- Try it
From the first record below to the last, retype each one exactly.

_ _ _ _

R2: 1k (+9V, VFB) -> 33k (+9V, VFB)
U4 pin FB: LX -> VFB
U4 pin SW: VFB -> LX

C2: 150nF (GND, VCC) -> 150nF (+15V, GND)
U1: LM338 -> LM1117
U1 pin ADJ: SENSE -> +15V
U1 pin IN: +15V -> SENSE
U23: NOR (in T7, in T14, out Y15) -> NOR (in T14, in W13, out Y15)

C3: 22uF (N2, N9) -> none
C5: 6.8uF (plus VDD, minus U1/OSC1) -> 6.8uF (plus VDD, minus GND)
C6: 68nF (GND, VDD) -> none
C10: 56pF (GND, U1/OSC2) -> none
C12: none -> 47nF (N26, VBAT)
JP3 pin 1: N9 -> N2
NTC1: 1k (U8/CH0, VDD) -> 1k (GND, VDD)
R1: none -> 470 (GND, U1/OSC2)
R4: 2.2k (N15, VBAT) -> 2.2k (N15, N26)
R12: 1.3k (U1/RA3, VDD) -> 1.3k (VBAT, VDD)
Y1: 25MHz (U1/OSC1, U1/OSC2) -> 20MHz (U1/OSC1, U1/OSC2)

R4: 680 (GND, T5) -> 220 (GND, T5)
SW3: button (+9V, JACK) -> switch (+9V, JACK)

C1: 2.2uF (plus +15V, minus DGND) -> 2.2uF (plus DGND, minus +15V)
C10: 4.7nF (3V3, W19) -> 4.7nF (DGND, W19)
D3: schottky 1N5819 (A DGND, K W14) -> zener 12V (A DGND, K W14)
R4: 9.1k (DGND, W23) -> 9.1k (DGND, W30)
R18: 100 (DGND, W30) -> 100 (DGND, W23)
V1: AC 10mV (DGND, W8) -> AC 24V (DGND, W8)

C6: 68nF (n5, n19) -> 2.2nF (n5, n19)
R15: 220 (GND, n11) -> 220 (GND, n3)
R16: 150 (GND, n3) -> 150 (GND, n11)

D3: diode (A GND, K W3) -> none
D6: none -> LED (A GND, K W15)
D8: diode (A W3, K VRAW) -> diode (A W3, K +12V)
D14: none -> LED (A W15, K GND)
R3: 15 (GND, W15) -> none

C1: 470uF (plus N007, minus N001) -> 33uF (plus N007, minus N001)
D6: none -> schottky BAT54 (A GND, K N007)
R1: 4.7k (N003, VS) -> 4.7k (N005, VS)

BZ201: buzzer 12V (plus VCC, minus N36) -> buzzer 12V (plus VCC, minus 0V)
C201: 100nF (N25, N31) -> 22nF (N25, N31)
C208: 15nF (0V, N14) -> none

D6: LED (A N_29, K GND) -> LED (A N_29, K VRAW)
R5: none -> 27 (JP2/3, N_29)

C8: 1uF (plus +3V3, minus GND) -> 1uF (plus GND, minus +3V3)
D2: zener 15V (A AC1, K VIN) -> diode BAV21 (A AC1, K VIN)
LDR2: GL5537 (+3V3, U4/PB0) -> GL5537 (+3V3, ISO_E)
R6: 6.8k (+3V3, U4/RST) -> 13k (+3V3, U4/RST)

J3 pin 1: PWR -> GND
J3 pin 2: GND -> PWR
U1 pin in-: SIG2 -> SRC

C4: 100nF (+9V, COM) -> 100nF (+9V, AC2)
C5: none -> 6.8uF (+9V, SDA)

_ _ _ _

- Result of this exercise
R2: 1k (+9V, VFB) -> 33k (+9V, VFB)
U4 pin FB: LX -> VFB
U4 pin SW: VFB -> LX

C2: 150nF (GND, VCC) -> 150nF (+15V, GND)
U1: LM338 -> LM1117
U1 pin ADJ: SENSE -> +15V
U1 pin IN: +15V -> SENSE
U23: NOR (in T7, in T14, out Y15) -> NOR (in T14, in W13, out Y15)

C3: 22uF (N2, N9) -> none
C5: 6.8uF (plus VDD, minus U1/OSC1) -> 6.8uF (plus VDD, minus GND)
C6: 68nF (GND, VDD) -> none
C10: 56pF (GND, U1/OSC2) -> none
C12: none -> 47nF (N26, VBAT)
JP3 pin 1: N9 -> N2
NTC1: 1k (U8/CH0, VDD) -> 1k (GND, VDD)
R1: none -> 470 (GND, U1/OSC2)
R4: 2.2k (N15, VBAT) -> 2.2k (N15, N26)
R12: 1.3k (U1/RA3, VDD) -> 1.3k (VBAT, VDD)
Y1: 25MHz (U1/OSC1, U1/OSC2) -> 20MHz (U1/OSC1, U1/OSC2)

R4: 680 (GND, T5) -> 220 (GND, T5)
SW3: button (+9V, JACK) -> switch (+9V, JACK)

C1: 2.2uF (plus +15V, minus DGND) -> 2.2uF (plus DGND, minus +15V)
C10: 4.7nF (3V3, W19) -> 4.7nF (DGND, W19)
D3: schottky 1N5819 (A DGND, K W14) -> zener 12V (A DGND, K W14)
R4: 9.1k (DGND, W23) -> 9.1k (DGND, W30)
R18: 100 (DGND, W30) -> 100 (DGND, W23)
V1: AC 10mV (DGND, W8) -> AC 24V (DGND, W8)

C6: 68nF (n5, n19) -> 2.2nF (n5, n19)
R15: 220 (GND, n11) -> 220 (GND, n3)
R16: 150 (GND, n3) -> 150 (GND, n11)

D3: diode (A GND, K W3) -> none
D6: none -> LED (A GND, K W15)
D8: diode (A W3, K VRAW) -> diode (A W3, K +12V)
D14: none -> LED (A W15, K GND)
R3: 15 (GND, W15) -> none

C1: 470uF (plus N007, minus N001) -> 33uF (plus N007, minus N001)
D6: none -> schottky BAT54 (A GND, K N007)
R1: 4.7k (N003, VS) -> 4.7k (N005, VS)

BZ201: buzzer 12V (plus VCC, minus N36) -> buzzer 12V (plus VCC, minus 0V)
C201: 100nF (N25, N31) -> 22nF (N25, N31)
C208: 15nF (0V, N14) -> none

D6: LED (A N_29, K GND) -> LED (A N_29, K VRAW)
R5: none -> 27 (JP2/3, N_29)

C8: 1uF (plus +3V3, minus GND) -> 1uF (plus GND, minus +3V3)
D2: zener 15V (A AC1, K VIN) -> diode BAV21 (A AC1, K VIN)
LDR2: GL5537 (+3V3, U4/PB0) -> GL5537 (+3V3, ISO_E)
R6: 6.8k (+3V3, U4/RST) -> 13k (+3V3, U4/RST)

J3 pin 1: PWR -> GND
J3 pin 2: GND -> PWR
U1 pin in-: SIG2 -> SRC

C4: 100nF (+9V, COM) -> 100nF (+9V, AC2)
C5: none -> 6.8uF (+9V, SDA)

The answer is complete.